Exercise objective :: An exact reproduction of the entries is needed. Keep all pictures out of it.

[Data records]

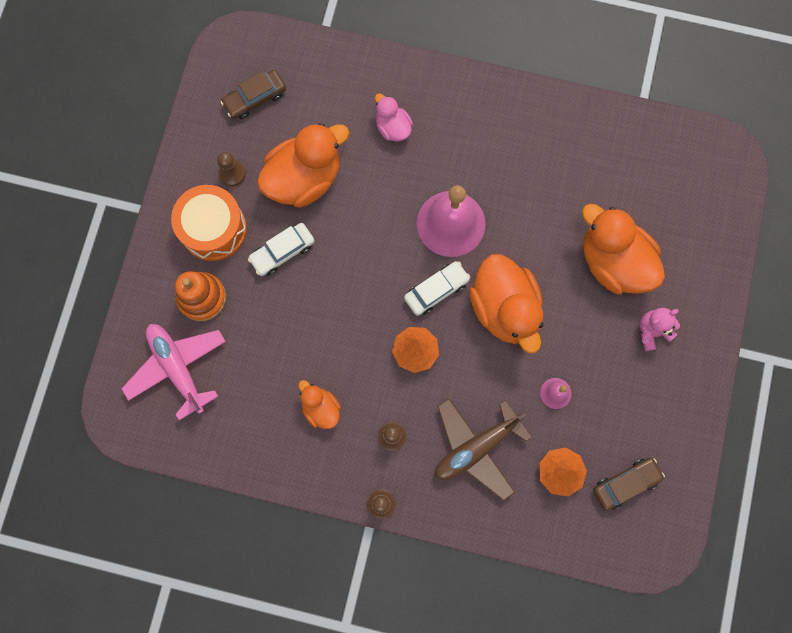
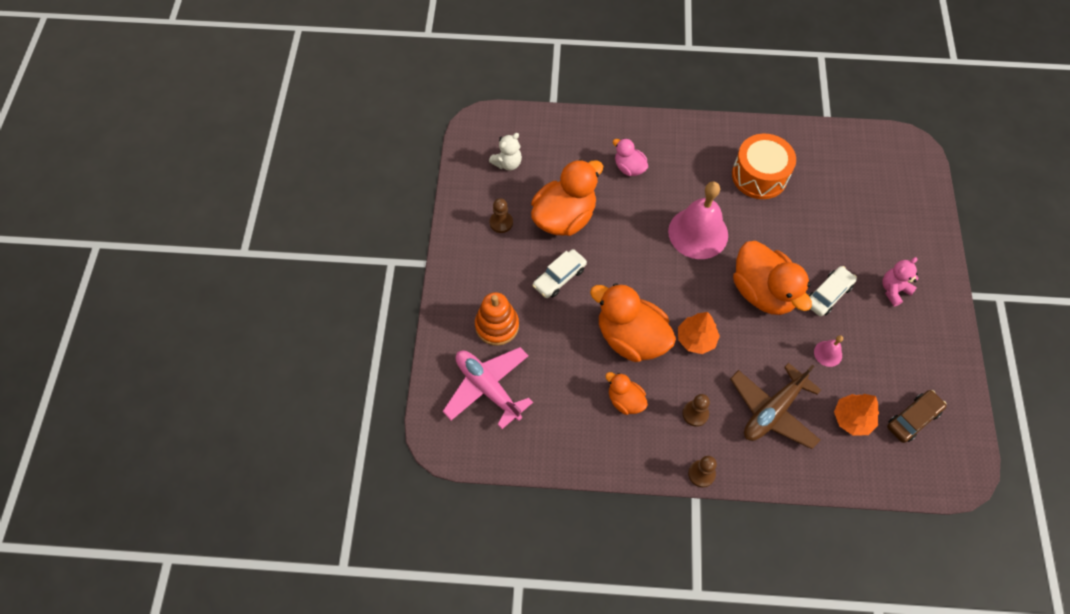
camera: 10 degrees left, 15 degrees down
(213, 229) = (495, 268): orange drum -> orange drum (759, 176)
(255, 98) = (507, 163): brown car -> white teddy bear
(436, 290) = (700, 287): white car -> white car (828, 294)
(613, 262) = (843, 241): orange duck -> orange duck (631, 338)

[/Data records]

Solution for this exercise ::
camera: 10 degrees left, 15 degrees down
(213, 229) = (495, 268): orange drum -> orange drum (759, 176)
(255, 98) = (507, 163): brown car -> white teddy bear
(436, 290) = (700, 287): white car -> white car (828, 294)
(613, 262) = (843, 241): orange duck -> orange duck (631, 338)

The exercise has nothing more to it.